(Excerpted records)

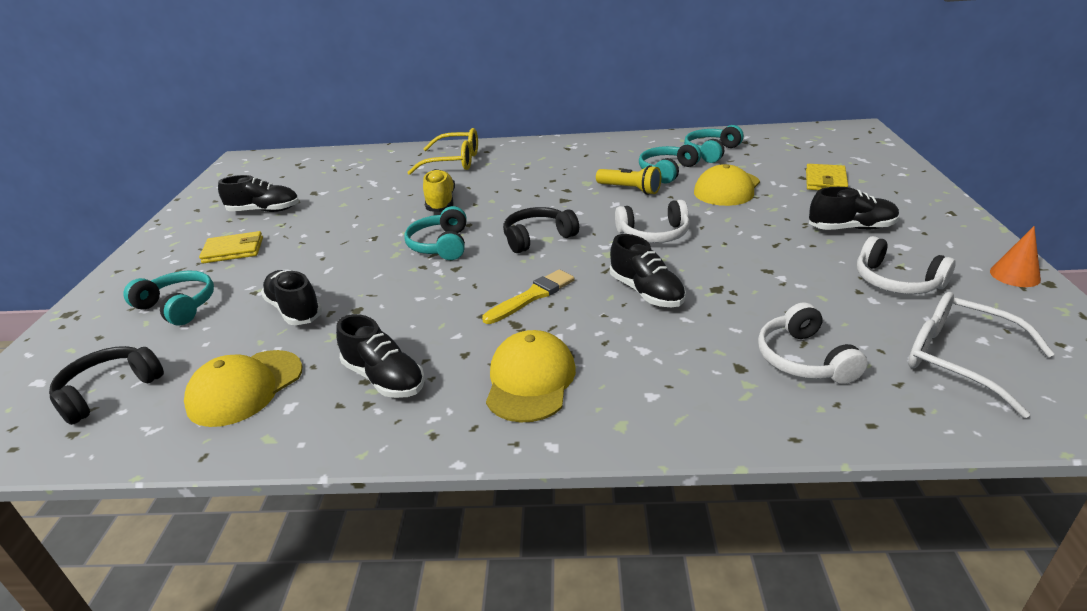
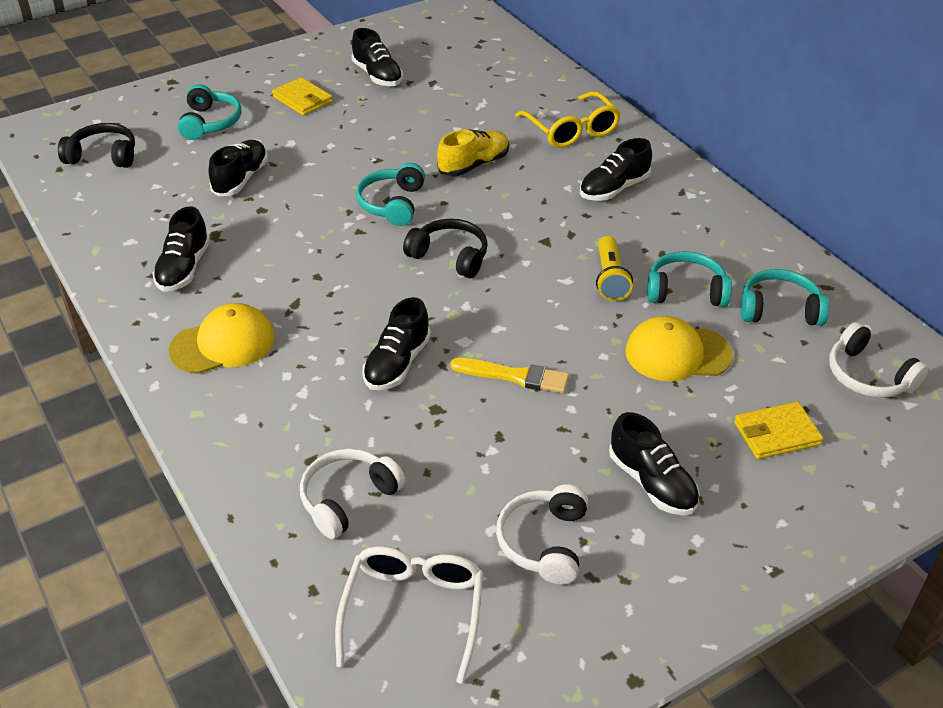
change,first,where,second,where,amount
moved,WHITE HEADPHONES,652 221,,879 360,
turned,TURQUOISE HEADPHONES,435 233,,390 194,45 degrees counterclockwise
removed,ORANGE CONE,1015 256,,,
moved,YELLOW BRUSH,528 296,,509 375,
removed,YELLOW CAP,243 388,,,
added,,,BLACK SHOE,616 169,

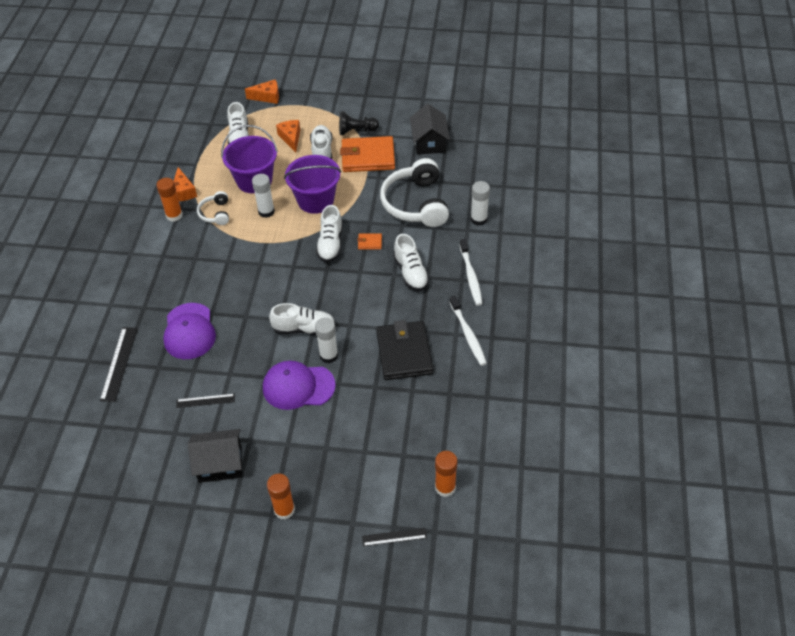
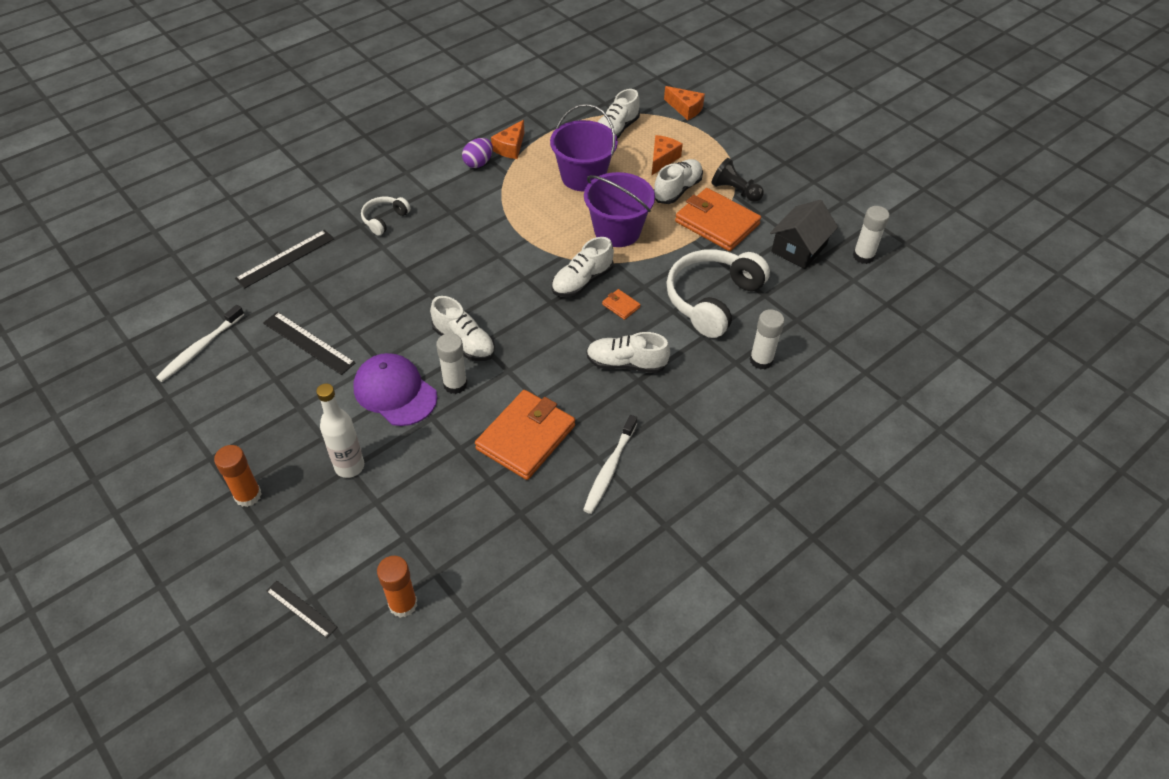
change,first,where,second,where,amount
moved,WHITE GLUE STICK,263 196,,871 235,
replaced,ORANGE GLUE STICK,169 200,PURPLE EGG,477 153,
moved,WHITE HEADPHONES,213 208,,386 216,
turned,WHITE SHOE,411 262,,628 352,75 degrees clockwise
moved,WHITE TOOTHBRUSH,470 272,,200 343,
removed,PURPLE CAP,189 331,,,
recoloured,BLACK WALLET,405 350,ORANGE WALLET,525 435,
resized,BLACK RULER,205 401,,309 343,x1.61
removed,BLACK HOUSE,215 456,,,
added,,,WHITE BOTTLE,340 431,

(End Excerpted records)

● **About this exercise**:
Look through the entries above for the word "YELLOW". Copy every line where it shows up.

● **Response to the exercise**:
moved,YELLOW BRUSH,528 296,,509 375,
removed,YELLOW CAP,243 388,,,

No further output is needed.